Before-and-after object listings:
*****
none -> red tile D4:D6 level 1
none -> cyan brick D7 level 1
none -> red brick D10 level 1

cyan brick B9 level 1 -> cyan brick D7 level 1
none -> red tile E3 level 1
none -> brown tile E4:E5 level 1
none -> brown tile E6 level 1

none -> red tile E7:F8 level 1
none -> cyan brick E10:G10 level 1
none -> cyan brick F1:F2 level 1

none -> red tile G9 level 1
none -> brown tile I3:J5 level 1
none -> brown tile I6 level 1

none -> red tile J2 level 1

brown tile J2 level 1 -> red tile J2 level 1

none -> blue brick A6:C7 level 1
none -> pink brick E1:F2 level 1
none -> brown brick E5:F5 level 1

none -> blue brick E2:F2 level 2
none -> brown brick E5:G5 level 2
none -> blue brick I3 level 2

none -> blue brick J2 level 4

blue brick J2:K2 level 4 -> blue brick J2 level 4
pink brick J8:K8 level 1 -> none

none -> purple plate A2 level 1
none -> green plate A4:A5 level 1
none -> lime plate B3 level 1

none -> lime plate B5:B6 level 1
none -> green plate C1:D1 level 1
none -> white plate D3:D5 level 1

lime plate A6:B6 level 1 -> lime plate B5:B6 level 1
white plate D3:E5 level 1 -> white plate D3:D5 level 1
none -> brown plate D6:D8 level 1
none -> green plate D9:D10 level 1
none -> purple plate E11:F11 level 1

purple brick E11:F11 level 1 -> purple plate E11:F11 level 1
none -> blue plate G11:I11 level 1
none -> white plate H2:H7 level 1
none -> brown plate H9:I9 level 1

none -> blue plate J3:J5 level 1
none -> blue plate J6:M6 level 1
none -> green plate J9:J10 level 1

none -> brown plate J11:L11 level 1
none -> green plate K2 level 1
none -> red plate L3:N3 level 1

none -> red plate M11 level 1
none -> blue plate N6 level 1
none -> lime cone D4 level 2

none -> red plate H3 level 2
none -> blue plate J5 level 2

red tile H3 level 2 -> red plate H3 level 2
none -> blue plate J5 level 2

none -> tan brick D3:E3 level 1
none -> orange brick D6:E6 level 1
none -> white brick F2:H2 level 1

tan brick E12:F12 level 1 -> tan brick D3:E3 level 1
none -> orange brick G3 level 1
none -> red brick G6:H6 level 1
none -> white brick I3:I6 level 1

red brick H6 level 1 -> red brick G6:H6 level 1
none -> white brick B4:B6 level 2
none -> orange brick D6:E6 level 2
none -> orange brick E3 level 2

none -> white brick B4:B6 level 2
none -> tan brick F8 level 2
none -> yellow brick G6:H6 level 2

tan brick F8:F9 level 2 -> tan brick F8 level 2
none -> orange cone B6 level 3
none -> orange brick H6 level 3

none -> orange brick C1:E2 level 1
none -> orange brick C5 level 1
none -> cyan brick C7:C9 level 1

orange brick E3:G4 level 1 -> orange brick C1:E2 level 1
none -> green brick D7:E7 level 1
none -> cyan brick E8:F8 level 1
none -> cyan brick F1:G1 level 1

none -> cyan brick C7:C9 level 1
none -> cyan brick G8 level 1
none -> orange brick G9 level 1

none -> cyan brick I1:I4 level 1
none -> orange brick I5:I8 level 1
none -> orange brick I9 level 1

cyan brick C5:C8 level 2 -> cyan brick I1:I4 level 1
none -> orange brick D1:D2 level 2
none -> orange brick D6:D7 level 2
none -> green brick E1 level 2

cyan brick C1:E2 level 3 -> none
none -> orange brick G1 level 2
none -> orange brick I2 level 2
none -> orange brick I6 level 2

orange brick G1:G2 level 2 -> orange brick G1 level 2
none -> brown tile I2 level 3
*****
▶ EXERCISE REQUIREMENTS
Only the lines that contain the string "lime" should be copied from the entries above.

▶ WORKED SOLUTION
none -> lime plate B3 level 1
none -> lime plate B5:B6 level 1
lime plate A6:B6 level 1 -> lime plate B5:B6 level 1
none -> lime cone D4 level 2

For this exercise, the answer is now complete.